PROMPT:
Verbatim copy, images removed: write out the entries below.

▬▬▬▬▬▬▬▬▬▬

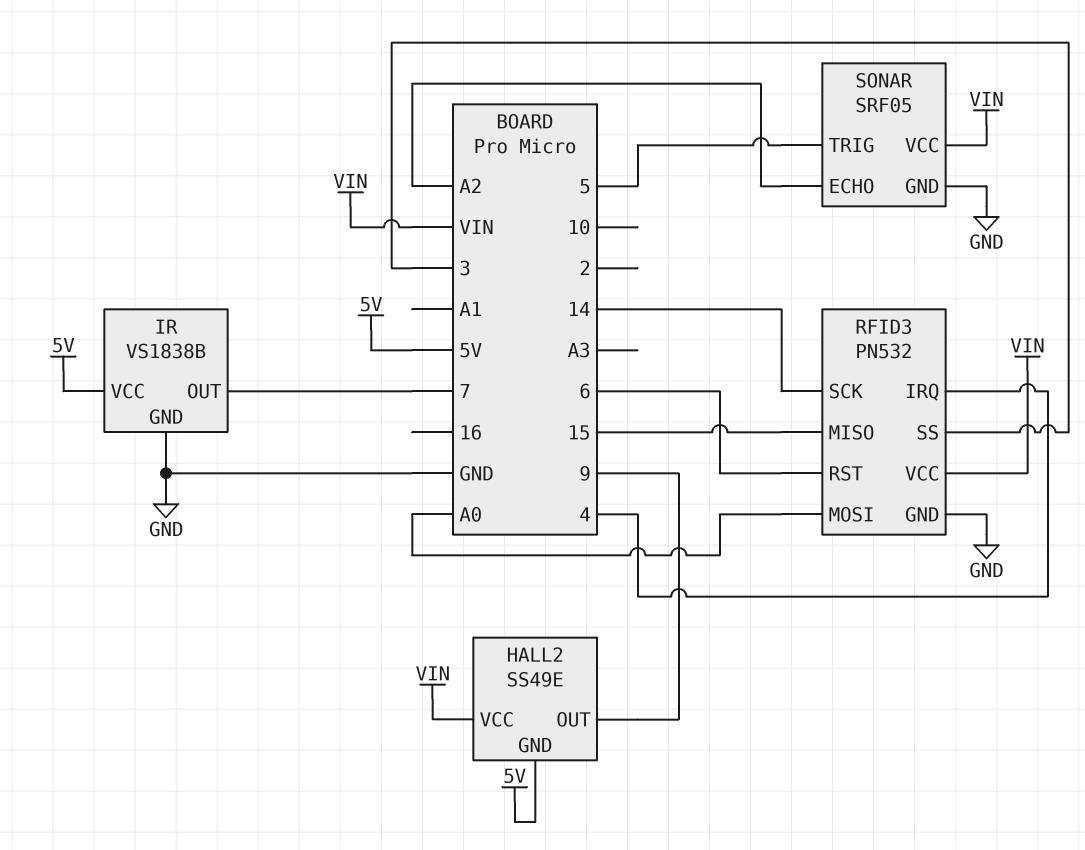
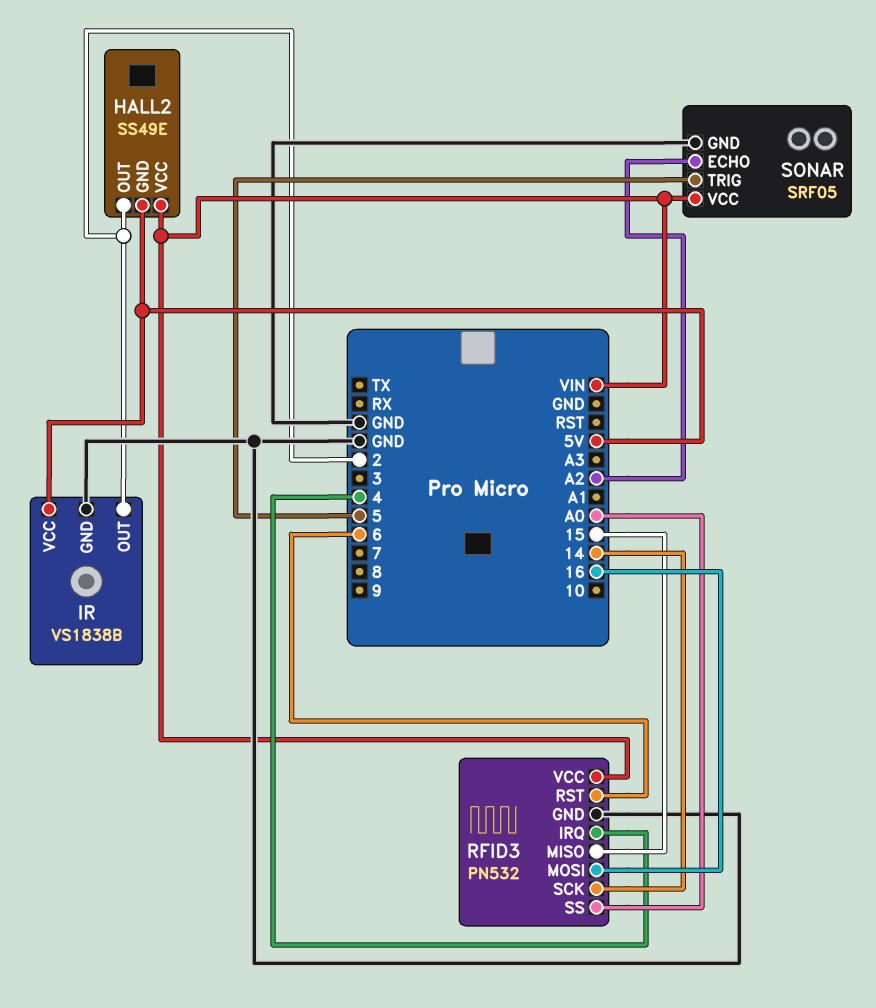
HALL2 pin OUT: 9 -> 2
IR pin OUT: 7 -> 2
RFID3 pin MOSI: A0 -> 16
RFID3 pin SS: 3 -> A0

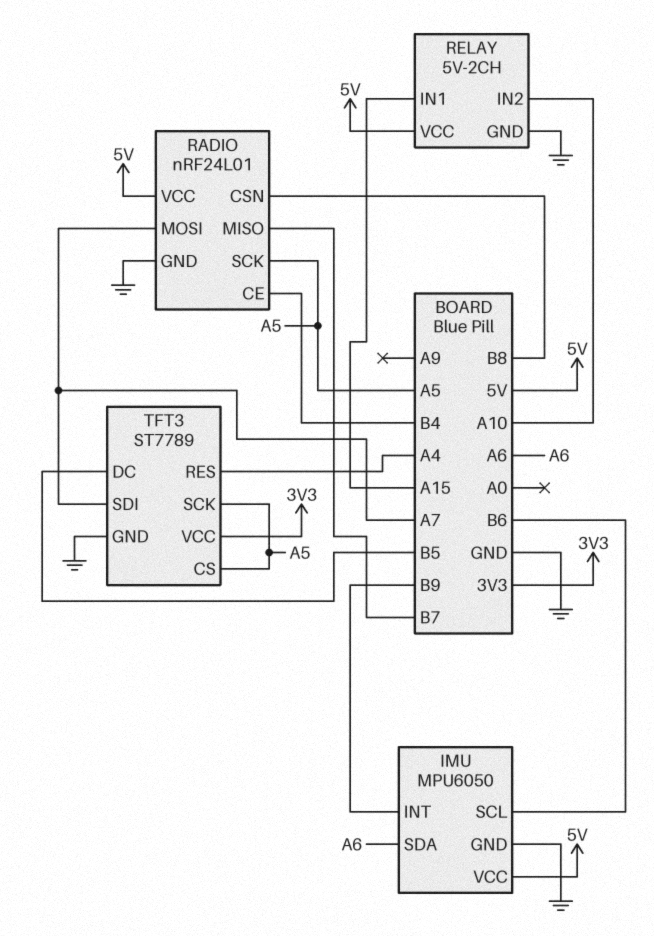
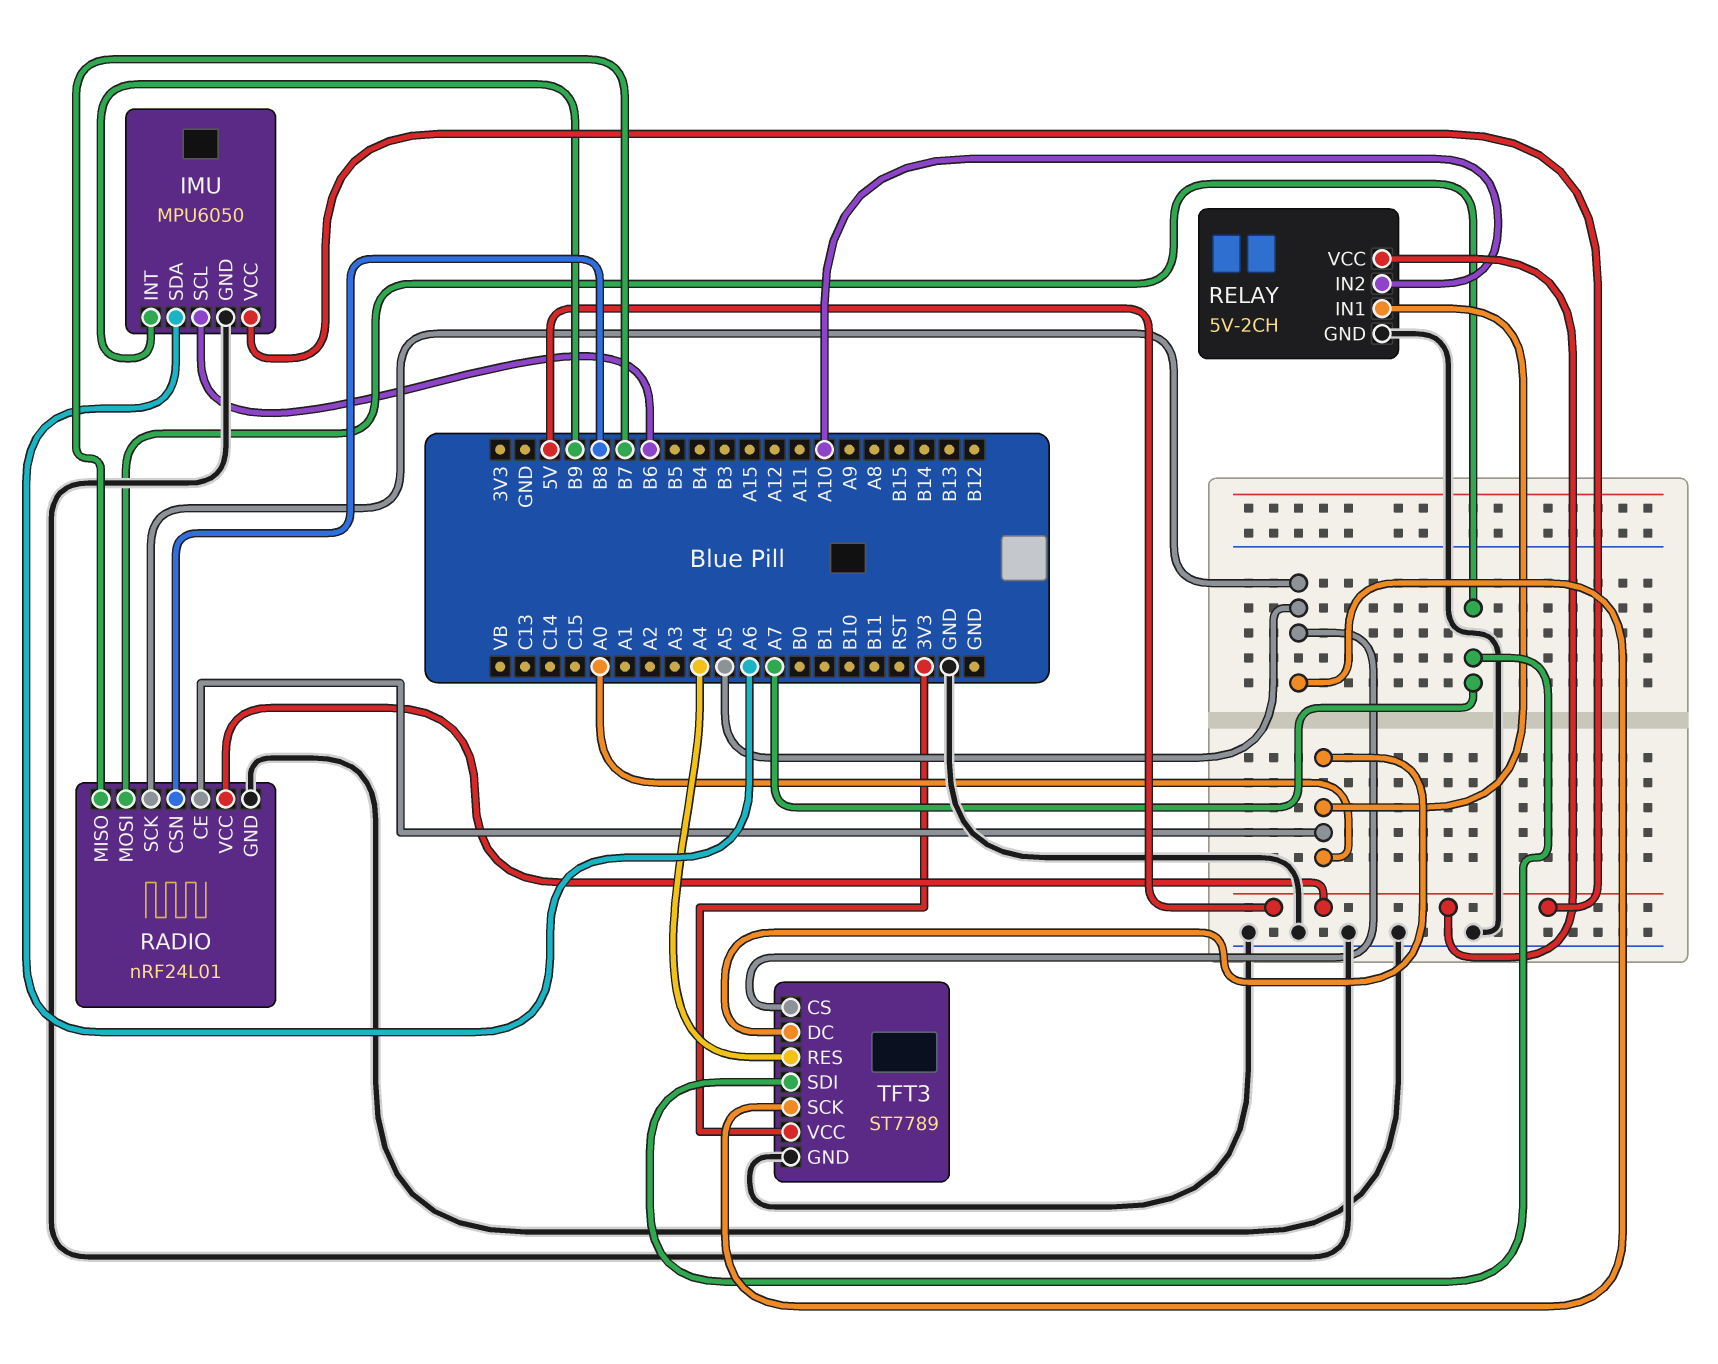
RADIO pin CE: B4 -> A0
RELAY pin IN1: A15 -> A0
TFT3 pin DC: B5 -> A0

▬▬▬▬▬▬▬▬▬▬

WORKED SOLUTION:
HALL2 pin OUT: 9 -> 2
IR pin OUT: 7 -> 2
RFID3 pin MOSI: A0 -> 16
RFID3 pin SS: 3 -> A0

RADIO pin CE: B4 -> A0
RELAY pin IN1: A15 -> A0
TFT3 pin DC: B5 -> A0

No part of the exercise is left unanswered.